**TO BE DONE:** Show every line of the entries below that contains the string "kern".

**SUPPLIED ENTRIES:**
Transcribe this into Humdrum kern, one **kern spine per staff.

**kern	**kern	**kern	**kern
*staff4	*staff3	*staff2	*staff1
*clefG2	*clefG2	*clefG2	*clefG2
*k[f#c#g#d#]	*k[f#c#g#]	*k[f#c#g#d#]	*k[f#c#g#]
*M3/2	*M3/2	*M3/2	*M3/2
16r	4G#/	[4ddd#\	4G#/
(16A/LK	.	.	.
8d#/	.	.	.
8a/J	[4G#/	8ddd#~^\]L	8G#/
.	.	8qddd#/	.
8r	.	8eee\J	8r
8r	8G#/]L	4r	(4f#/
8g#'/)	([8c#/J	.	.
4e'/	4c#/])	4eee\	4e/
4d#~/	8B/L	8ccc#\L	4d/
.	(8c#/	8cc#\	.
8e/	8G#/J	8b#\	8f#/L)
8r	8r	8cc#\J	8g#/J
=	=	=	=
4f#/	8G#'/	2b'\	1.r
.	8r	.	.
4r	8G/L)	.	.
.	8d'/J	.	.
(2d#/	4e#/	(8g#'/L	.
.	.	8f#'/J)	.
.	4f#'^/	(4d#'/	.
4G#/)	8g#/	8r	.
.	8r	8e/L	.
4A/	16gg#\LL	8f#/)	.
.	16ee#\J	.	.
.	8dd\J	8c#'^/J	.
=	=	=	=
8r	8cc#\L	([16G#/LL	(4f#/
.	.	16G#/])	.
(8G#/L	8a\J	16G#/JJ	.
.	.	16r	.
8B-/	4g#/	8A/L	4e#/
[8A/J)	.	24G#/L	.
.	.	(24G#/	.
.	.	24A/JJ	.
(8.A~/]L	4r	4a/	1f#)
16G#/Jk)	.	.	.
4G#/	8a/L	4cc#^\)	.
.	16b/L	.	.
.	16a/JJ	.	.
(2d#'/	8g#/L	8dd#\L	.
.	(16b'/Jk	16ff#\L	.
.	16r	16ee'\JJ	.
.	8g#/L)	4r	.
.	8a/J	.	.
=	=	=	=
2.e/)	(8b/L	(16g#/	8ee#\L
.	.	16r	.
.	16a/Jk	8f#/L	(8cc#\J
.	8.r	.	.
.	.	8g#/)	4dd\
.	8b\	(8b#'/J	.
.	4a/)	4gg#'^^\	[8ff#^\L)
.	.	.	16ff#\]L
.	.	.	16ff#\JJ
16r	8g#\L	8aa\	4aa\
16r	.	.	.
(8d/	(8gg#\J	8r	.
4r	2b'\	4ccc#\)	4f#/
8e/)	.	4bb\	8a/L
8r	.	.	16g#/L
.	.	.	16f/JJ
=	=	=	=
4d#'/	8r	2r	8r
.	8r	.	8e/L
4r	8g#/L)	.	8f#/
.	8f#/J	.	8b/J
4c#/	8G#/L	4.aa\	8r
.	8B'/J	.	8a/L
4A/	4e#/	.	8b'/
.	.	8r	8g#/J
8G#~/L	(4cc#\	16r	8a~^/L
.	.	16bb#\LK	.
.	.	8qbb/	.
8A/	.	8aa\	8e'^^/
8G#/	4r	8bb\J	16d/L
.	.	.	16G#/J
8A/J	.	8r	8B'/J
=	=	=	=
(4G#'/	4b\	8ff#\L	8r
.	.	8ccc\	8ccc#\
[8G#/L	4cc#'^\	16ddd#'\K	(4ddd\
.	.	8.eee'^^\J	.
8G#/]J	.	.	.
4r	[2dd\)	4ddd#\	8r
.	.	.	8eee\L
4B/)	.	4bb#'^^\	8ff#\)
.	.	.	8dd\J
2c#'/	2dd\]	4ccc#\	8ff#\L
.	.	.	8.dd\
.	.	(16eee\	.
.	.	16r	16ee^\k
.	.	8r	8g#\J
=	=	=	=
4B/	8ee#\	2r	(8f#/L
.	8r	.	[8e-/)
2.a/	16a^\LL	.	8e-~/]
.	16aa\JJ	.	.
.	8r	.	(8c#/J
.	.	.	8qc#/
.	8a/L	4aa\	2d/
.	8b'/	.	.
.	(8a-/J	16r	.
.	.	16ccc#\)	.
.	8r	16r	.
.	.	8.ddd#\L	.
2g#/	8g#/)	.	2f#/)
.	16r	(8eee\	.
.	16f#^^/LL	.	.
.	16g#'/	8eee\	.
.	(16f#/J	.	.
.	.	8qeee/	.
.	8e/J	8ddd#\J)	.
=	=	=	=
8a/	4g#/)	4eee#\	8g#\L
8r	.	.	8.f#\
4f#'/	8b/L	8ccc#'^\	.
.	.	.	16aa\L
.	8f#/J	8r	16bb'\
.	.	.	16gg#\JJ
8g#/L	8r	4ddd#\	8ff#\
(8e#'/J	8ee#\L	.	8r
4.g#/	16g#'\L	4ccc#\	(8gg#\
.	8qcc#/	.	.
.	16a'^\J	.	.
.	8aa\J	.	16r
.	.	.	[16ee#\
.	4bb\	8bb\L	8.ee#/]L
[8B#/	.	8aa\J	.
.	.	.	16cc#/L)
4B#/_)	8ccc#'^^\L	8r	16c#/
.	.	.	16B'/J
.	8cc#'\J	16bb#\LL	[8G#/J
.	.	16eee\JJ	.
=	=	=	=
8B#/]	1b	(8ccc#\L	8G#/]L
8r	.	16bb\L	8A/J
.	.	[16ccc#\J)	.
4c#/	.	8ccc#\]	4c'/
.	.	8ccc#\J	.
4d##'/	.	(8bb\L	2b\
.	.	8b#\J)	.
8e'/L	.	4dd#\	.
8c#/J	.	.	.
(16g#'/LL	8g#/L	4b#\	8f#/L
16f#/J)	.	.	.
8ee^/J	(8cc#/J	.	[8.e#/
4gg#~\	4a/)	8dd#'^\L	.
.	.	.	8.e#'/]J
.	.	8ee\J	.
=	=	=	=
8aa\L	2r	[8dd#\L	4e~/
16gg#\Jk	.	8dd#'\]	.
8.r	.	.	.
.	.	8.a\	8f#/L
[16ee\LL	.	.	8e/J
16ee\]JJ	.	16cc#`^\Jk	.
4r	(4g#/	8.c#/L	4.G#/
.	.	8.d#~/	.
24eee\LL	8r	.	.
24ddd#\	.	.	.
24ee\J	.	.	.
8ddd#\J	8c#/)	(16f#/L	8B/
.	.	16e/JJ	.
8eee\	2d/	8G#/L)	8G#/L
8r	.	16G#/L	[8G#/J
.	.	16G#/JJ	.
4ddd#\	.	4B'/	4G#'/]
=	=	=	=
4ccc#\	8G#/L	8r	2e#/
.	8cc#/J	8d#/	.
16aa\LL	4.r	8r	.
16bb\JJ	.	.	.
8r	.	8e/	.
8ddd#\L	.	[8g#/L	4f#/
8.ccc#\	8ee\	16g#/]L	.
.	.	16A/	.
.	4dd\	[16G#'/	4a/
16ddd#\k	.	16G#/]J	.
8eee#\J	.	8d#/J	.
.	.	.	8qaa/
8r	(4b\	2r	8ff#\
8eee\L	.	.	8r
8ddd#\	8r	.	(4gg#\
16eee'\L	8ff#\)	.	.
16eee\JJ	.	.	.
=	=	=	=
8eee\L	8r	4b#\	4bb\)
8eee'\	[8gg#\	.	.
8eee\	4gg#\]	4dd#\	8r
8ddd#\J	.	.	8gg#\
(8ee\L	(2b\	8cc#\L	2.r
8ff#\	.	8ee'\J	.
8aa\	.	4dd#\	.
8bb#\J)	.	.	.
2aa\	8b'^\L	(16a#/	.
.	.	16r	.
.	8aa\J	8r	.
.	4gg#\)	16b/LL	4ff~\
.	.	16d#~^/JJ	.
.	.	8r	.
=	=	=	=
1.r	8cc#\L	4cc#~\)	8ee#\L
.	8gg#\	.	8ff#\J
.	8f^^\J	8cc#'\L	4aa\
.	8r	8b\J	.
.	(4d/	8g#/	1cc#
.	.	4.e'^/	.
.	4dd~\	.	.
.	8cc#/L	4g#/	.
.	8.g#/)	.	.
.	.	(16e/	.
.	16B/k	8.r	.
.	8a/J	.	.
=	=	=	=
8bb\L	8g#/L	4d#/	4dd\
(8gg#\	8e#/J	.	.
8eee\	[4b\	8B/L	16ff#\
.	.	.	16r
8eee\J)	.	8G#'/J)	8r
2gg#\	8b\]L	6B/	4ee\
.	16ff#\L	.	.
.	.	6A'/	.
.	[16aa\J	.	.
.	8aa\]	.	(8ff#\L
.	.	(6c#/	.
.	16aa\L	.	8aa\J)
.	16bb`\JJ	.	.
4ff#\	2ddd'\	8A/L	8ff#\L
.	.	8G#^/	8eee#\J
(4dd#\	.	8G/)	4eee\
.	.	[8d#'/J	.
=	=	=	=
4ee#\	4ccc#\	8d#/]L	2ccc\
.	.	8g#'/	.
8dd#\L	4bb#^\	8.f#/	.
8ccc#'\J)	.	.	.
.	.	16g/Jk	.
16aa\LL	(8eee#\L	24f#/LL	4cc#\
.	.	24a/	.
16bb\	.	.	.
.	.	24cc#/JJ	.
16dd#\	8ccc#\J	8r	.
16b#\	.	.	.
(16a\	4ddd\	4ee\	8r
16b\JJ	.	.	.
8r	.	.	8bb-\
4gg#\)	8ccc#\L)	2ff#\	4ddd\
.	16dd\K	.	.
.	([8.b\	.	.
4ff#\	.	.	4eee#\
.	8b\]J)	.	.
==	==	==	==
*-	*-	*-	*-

**EXERCISE ANSWER:**
Transcribe this into Humdrum kern, one **kern spine per staff.
**kern	**kern	**kern	**kern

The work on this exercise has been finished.